Please repeat every record exactly, leaving out any pictures.

### Task inputs
%%

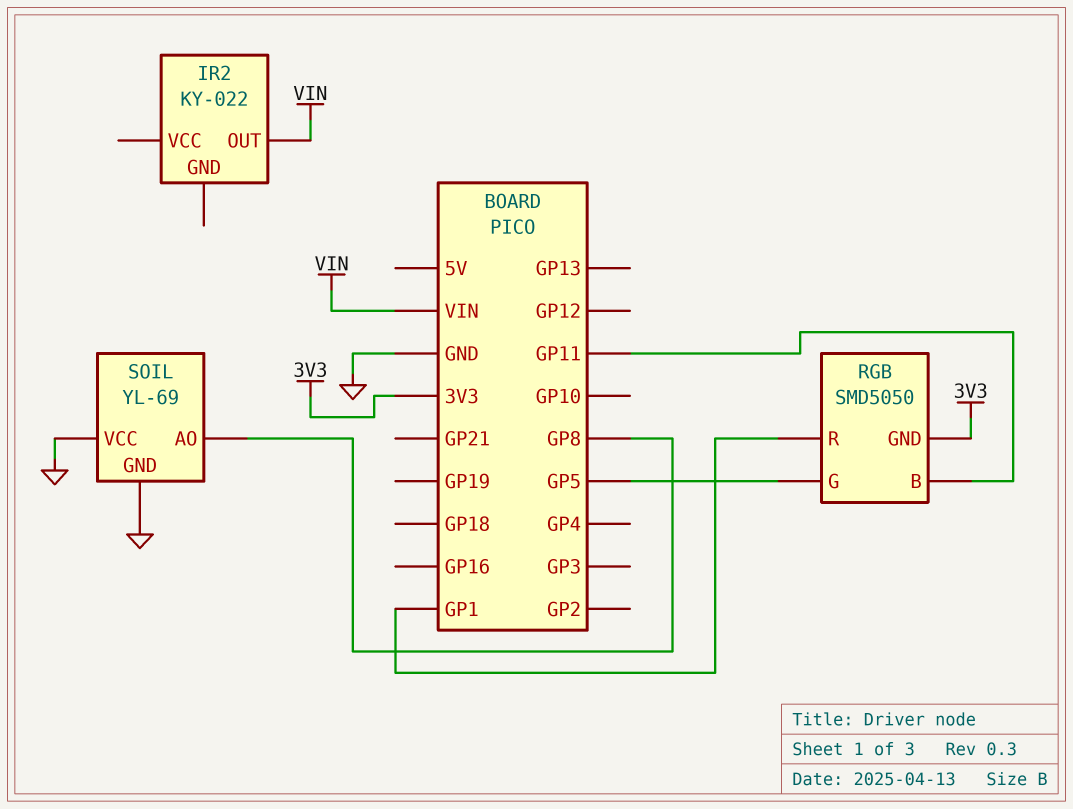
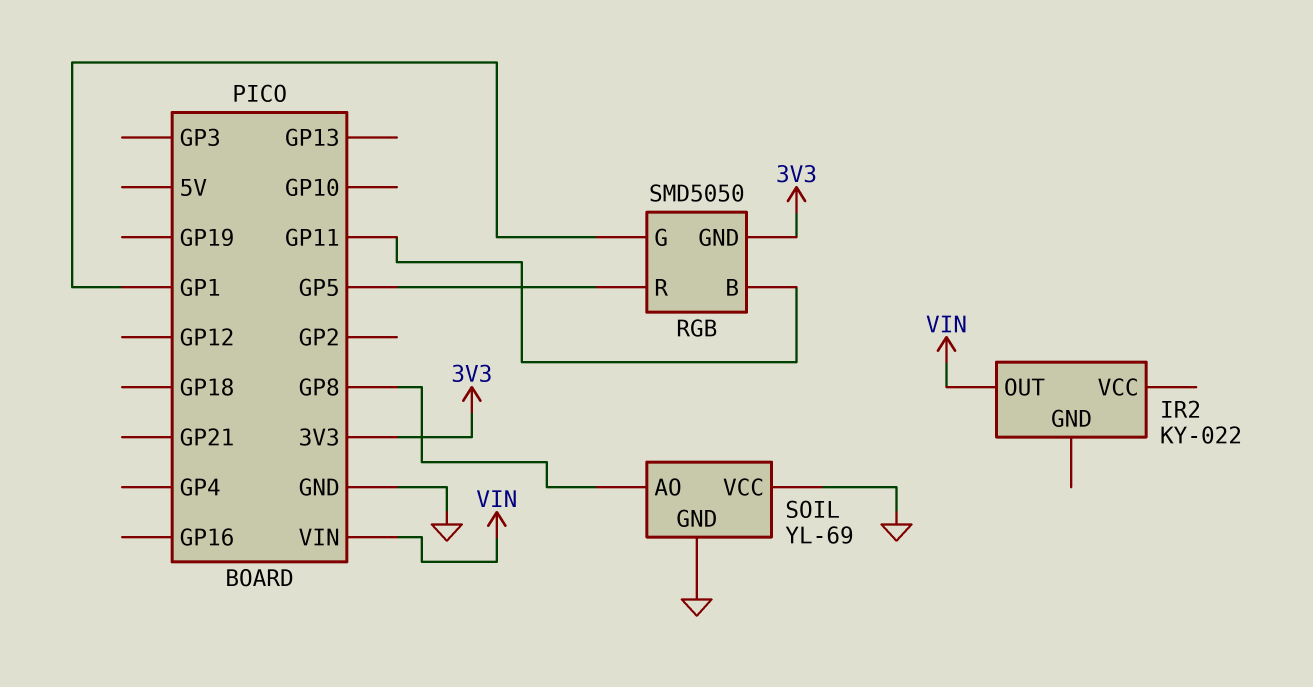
RGB pin G: GP5 -> GP1
RGB pin R: GP1 -> GP5

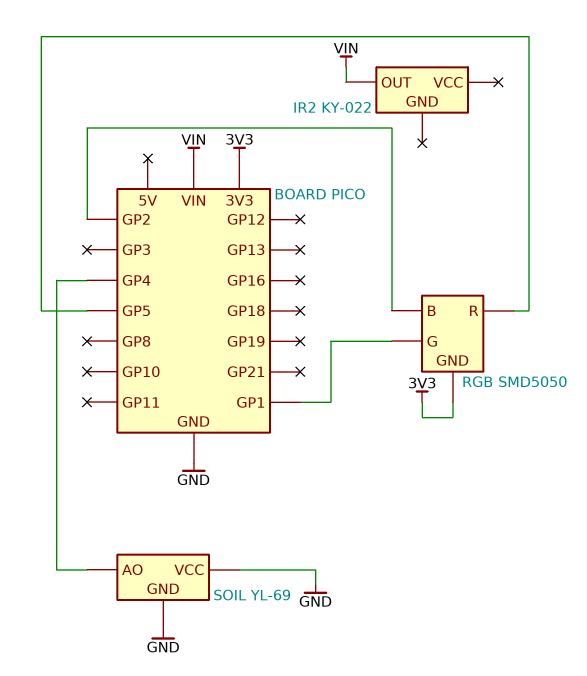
RGB pin B: GP11 -> GP2
SOIL pin AO: GP8 -> GP4

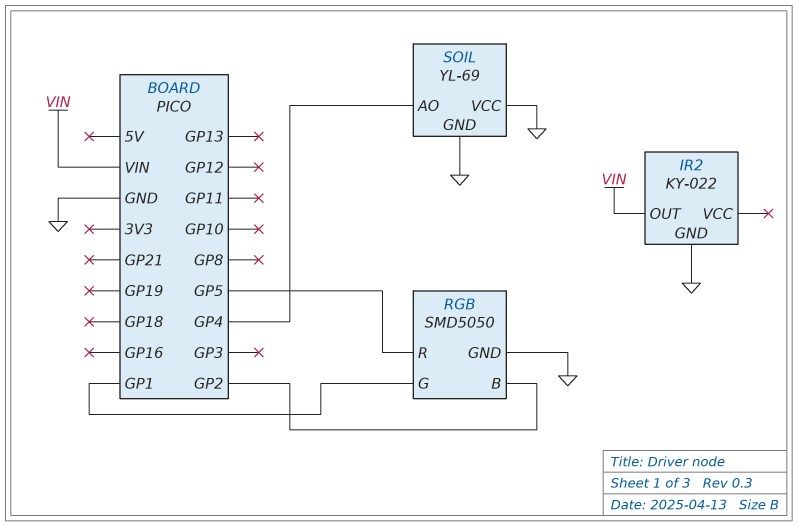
IR2 pin GND: none -> GND
RGB pin GND: 3V3 -> GND

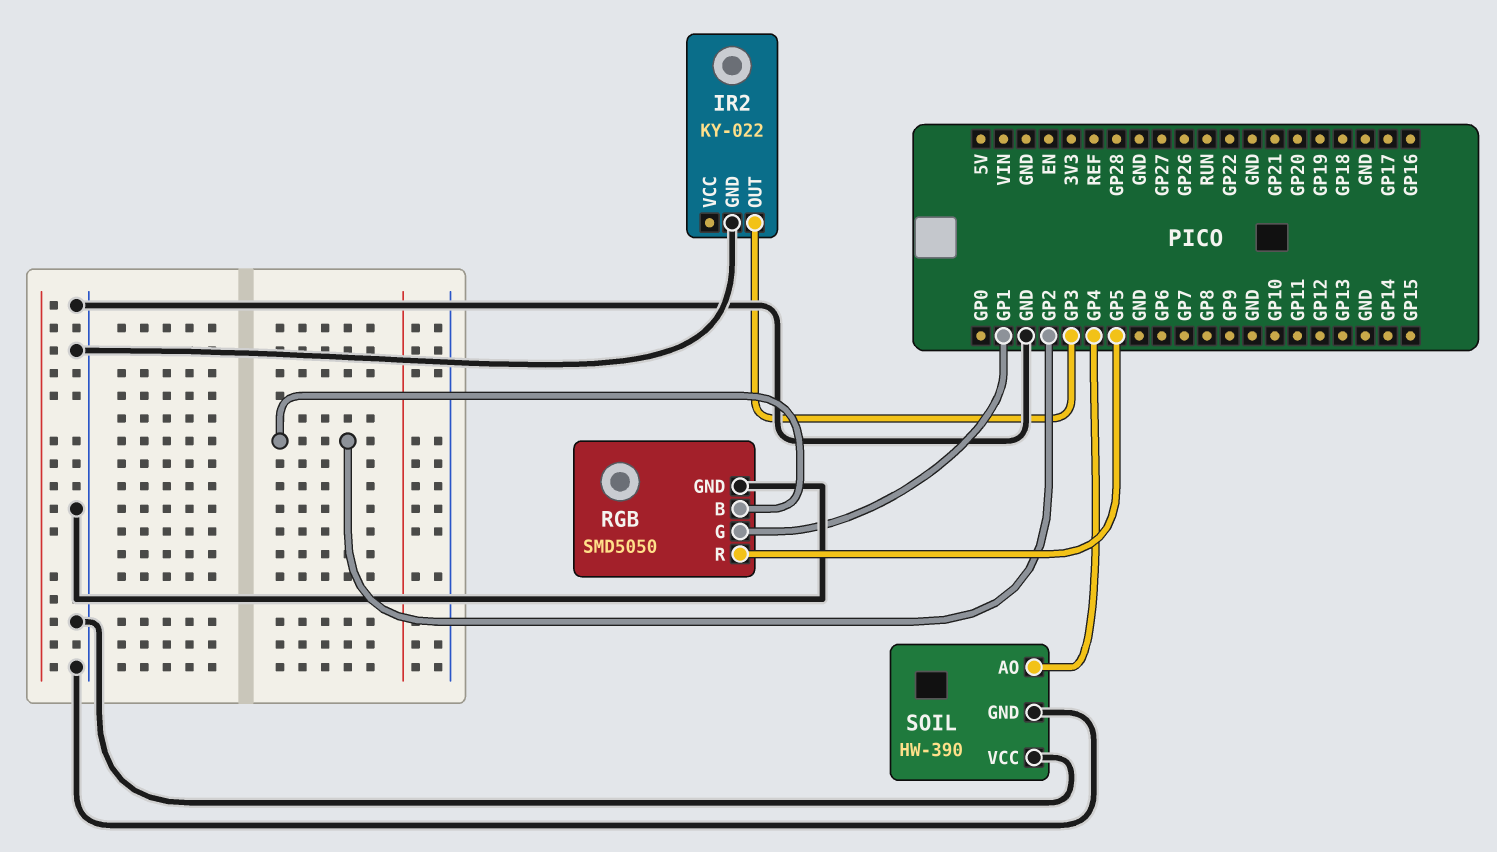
IR2 pin OUT: VIN -> GP3
SOIL: YL-69 -> HW-390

%%

### Written answer
RGB pin G: GP5 -> GP1
RGB pin R: GP1 -> GP5

RGB pin B: GP11 -> GP2
SOIL pin AO: GP8 -> GP4

IR2 pin GND: none -> GND
RGB pin GND: 3V3 -> GND

IR2 pin OUT: VIN -> GP3
SOIL: YL-69 -> HW-390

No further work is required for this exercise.